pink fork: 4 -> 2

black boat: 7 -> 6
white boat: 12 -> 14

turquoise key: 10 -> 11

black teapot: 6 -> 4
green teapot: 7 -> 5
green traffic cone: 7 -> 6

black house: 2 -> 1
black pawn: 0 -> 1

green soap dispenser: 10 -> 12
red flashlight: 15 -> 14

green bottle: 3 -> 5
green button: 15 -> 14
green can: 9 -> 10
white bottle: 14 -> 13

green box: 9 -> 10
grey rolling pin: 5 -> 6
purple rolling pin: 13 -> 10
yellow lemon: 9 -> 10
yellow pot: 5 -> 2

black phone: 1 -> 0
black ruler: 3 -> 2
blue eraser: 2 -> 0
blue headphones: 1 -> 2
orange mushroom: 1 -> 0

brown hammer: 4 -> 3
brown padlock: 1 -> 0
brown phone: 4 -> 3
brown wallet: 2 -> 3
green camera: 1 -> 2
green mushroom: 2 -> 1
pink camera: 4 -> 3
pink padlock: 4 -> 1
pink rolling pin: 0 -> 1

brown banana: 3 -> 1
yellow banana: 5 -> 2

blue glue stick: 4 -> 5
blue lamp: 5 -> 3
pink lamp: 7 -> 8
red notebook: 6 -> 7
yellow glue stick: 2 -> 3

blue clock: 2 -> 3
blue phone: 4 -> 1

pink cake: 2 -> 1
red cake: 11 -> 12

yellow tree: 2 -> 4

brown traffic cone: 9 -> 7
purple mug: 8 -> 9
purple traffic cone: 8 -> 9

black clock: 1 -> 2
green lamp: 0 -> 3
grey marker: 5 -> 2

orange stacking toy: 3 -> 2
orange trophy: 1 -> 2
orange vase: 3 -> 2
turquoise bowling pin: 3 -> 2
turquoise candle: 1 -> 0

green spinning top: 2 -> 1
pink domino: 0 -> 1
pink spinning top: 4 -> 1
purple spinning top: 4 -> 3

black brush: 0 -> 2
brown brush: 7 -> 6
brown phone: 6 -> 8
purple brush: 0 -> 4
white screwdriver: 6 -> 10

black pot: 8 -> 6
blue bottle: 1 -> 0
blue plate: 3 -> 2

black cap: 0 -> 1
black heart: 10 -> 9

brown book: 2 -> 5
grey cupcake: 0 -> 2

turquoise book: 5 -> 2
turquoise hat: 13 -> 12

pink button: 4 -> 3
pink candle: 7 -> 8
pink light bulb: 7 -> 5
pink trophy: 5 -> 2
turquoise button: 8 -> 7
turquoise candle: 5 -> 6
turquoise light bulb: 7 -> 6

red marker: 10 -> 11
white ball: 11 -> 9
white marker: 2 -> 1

Exercise prompt
Reproduce only the lines above spanning from the line containing "yellow banana: 5 -> 2" through the line containing "black brush: 0 -> 2", word for word.

Response below
yellow banana: 5 -> 2

blue glue stick: 4 -> 5
blue lamp: 5 -> 3
pink lamp: 7 -> 8
red notebook: 6 -> 7
yellow glue stick: 2 -> 3

blue clock: 2 -> 3
blue phone: 4 -> 1

pink cake: 2 -> 1
red cake: 11 -> 12

yellow tree: 2 -> 4

brown traffic cone: 9 -> 7
purple mug: 8 -> 9
purple traffic cone: 8 -> 9

black clock: 1 -> 2
green lamp: 0 -> 3
grey marker: 5 -> 2

orange stacking toy: 3 -> 2
orange trophy: 1 -> 2
orange vase: 3 -> 2
turquoise bowling pin: 3 -> 2
turquoise candle: 1 -> 0

green spinning top: 2 -> 1
pink domino: 0 -> 1
pink spinning top: 4 -> 1
purple spinning top: 4 -> 3

black brush: 0 -> 2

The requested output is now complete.